▸ REQUIRED WORK
Reproduce every row below, character for character.

[Extracted data entries]
┌────────

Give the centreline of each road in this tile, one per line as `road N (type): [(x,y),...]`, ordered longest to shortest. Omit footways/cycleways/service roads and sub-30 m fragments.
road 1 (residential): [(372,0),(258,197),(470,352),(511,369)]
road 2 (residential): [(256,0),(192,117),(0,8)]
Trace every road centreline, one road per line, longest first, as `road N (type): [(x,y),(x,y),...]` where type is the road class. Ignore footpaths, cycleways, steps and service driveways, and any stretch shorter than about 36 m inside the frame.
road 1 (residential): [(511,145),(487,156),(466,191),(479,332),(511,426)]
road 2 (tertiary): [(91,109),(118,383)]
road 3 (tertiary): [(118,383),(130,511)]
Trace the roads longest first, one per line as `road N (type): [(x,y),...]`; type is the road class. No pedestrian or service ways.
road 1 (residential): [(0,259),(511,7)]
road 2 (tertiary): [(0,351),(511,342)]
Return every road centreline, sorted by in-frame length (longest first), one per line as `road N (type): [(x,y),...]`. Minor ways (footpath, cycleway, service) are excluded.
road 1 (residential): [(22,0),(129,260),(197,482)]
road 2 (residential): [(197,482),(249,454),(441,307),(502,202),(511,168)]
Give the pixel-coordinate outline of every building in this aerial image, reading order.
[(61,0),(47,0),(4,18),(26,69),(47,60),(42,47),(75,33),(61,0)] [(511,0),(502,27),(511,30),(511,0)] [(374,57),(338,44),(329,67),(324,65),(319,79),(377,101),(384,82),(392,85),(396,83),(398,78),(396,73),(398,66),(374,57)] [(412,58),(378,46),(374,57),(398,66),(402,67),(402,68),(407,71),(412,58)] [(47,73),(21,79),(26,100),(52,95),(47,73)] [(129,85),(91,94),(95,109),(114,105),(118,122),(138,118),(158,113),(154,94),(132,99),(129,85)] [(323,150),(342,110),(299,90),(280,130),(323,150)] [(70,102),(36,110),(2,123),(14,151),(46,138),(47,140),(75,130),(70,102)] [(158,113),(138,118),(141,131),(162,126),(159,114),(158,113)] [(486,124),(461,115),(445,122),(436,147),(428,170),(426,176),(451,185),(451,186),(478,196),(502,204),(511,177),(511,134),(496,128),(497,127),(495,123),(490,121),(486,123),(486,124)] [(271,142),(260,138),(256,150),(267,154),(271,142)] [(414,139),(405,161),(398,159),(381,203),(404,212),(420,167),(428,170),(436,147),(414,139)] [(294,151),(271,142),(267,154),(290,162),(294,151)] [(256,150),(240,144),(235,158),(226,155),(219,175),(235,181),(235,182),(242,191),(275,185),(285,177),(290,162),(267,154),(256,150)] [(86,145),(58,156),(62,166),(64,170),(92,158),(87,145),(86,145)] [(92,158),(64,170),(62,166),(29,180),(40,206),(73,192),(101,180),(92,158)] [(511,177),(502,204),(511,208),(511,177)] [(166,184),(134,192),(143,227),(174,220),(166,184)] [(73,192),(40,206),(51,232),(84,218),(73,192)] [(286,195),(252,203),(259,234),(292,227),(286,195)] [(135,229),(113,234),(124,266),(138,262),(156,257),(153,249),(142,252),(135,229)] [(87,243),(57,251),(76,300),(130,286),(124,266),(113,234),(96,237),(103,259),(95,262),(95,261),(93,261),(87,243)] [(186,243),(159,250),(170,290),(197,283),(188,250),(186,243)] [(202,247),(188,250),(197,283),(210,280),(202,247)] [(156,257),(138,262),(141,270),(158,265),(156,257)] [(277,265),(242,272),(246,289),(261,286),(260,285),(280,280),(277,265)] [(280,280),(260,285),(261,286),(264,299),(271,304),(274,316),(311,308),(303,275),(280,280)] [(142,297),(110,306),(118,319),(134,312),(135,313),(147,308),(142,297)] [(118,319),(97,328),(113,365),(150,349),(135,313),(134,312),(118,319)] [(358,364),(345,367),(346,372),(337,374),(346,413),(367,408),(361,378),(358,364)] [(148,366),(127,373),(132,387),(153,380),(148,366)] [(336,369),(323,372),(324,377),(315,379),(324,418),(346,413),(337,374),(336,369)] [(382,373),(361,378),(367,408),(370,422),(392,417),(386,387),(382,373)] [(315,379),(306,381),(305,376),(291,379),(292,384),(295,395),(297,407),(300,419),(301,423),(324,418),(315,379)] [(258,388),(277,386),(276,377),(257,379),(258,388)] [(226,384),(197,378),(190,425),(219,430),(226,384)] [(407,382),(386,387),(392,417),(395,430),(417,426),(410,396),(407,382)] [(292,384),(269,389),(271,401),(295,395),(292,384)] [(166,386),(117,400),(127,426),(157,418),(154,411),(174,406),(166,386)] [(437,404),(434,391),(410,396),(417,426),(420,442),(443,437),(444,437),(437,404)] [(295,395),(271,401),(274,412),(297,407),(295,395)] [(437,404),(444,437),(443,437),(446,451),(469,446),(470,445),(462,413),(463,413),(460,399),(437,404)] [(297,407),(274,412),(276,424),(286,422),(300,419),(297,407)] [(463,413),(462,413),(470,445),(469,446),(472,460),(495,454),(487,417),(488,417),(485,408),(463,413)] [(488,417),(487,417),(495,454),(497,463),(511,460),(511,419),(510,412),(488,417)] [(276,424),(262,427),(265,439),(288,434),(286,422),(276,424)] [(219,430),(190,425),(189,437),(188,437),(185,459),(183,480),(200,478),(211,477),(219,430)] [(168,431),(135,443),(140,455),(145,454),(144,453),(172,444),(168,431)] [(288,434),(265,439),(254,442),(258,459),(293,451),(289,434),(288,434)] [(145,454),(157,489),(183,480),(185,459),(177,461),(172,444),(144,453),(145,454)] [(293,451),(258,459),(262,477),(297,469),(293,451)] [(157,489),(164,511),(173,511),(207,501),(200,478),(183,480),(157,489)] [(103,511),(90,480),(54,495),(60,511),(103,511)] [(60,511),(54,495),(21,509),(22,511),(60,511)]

└────────

▸ OUTPUT
Give the centreline of each road in this tile, one per line as `road N (type): [(x,y),...]`, ordered longest to shortest. Omit footways/cycleways/service roads and sub-30 m fragments.
road 1 (residential): [(372,0),(258,197),(470,352),(511,369)]
road 2 (residential): [(256,0),(192,117),(0,8)]
Trace every road centreline, one road per line, longest first, as `road N (type): [(x,y),(x,y),...]` where type is the road class. Ignore footpaths, cycleways, steps and service driveways, and any stretch shorter than about 36 m inside the frame.
road 1 (residential): [(511,145),(487,156),(466,191),(479,332),(511,426)]
road 2 (tertiary): [(91,109),(118,383)]
road 3 (tertiary): [(118,383),(130,511)]
Trace the roads longest first, one per line as `road N (type): [(x,y),...]`; type is the road class. No pedestrian or service ways.
road 1 (residential): [(0,259),(511,7)]
road 2 (tertiary): [(0,351),(511,342)]
Return every road centreline, sorted by in-frame length (longest first), one per line as `road N (type): [(x,y),...]`. Minor ways (footpath, cycleway, service) are excluded.
road 1 (residential): [(22,0),(129,260),(197,482)]
road 2 (residential): [(197,482),(249,454),(441,307),(502,202),(511,168)]
Give the pixel-coordinate outline of every building in this aerial image, reading order.
[(61,0),(47,0),(4,18),(26,69),(47,60),(42,47),(75,33),(61,0)] [(511,0),(502,27),(511,30),(511,0)] [(374,57),(338,44),(329,67),(324,65),(319,79),(377,101),(384,82),(392,85),(396,83),(398,78),(396,73),(398,66),(374,57)] [(412,58),(378,46),(374,57),(398,66),(402,67),(402,68),(407,71),(412,58)] [(47,73),(21,79),(26,100),(52,95),(47,73)] [(129,85),(91,94),(95,109),(114,105),(118,122),(138,118),(158,113),(154,94),(132,99),(129,85)] [(323,150),(342,110),(299,90),(280,130),(323,150)] [(70,102),(36,110),(2,123),(14,151),(46,138),(47,140),(75,130),(70,102)] [(158,113),(138,118),(141,131),(162,126),(159,114),(158,113)] [(486,124),(461,115),(445,122),(436,147),(428,170),(426,176),(451,185),(451,186),(478,196),(502,204),(511,177),(511,134),(496,128),(497,127),(495,123),(490,121),(486,123),(486,124)] [(271,142),(260,138),(256,150),(267,154),(271,142)] [(414,139),(405,161),(398,159),(381,203),(404,212),(420,167),(428,170),(436,147),(414,139)] [(294,151),(271,142),(267,154),(290,162),(294,151)] [(256,150),(240,144),(235,158),(226,155),(219,175),(235,181),(235,182),(242,191),(275,185),(285,177),(290,162),(267,154),(256,150)] [(86,145),(58,156),(62,166),(64,170),(92,158),(87,145),(86,145)] [(92,158),(64,170),(62,166),(29,180),(40,206),(73,192),(101,180),(92,158)] [(511,177),(502,204),(511,208),(511,177)] [(166,184),(134,192),(143,227),(174,220),(166,184)] [(73,192),(40,206),(51,232),(84,218),(73,192)] [(286,195),(252,203),(259,234),(292,227),(286,195)] [(135,229),(113,234),(124,266),(138,262),(156,257),(153,249),(142,252),(135,229)] [(87,243),(57,251),(76,300),(130,286),(124,266),(113,234),(96,237),(103,259),(95,262),(95,261),(93,261),(87,243)] [(186,243),(159,250),(170,290),(197,283),(188,250),(186,243)] [(202,247),(188,250),(197,283),(210,280),(202,247)] [(156,257),(138,262),(141,270),(158,265),(156,257)] [(277,265),(242,272),(246,289),(261,286),(260,285),(280,280),(277,265)] [(280,280),(260,285),(261,286),(264,299),(271,304),(274,316),(311,308),(303,275),(280,280)] [(142,297),(110,306),(118,319),(134,312),(135,313),(147,308),(142,297)] [(118,319),(97,328),(113,365),(150,349),(135,313),(134,312),(118,319)] [(358,364),(345,367),(346,372),(337,374),(346,413),(367,408),(361,378),(358,364)] [(148,366),(127,373),(132,387),(153,380),(148,366)] [(336,369),(323,372),(324,377),(315,379),(324,418),(346,413),(337,374),(336,369)] [(382,373),(361,378),(367,408),(370,422),(392,417),(386,387),(382,373)] [(315,379),(306,381),(305,376),(291,379),(292,384),(295,395),(297,407),(300,419),(301,423),(324,418),(315,379)] [(258,388),(277,386),(276,377),(257,379),(258,388)] [(226,384),(197,378),(190,425),(219,430),(226,384)] [(407,382),(386,387),(392,417),(395,430),(417,426),(410,396),(407,382)] [(292,384),(269,389),(271,401),(295,395),(292,384)] [(166,386),(117,400),(127,426),(157,418),(154,411),(174,406),(166,386)] [(437,404),(434,391),(410,396),(417,426),(420,442),(443,437),(444,437),(437,404)] [(295,395),(271,401),(274,412),(297,407),(295,395)] [(437,404),(444,437),(443,437),(446,451),(469,446),(470,445),(462,413),(463,413),(460,399),(437,404)] [(297,407),(274,412),(276,424),(286,422),(300,419),(297,407)] [(463,413),(462,413),(470,445),(469,446),(472,460),(495,454),(487,417),(488,417),(485,408),(463,413)] [(488,417),(487,417),(495,454),(497,463),(511,460),(511,419),(510,412),(488,417)] [(276,424),(262,427),(265,439),(288,434),(286,422),(276,424)] [(219,430),(190,425),(189,437),(188,437),(185,459),(183,480),(200,478),(211,477),(219,430)] [(168,431),(135,443),(140,455),(145,454),(144,453),(172,444),(168,431)] [(288,434),(265,439),(254,442),(258,459),(293,451),(289,434),(288,434)] [(145,454),(157,489),(183,480),(185,459),(177,461),(172,444),(144,453),(145,454)] [(293,451),(258,459),(262,477),(297,469),(293,451)] [(157,489),(164,511),(173,511),(207,501),(200,478),(183,480),(157,489)] [(103,511),(90,480),(54,495),(60,511),(103,511)] [(60,511),(54,495),(21,509),(22,511),(60,511)]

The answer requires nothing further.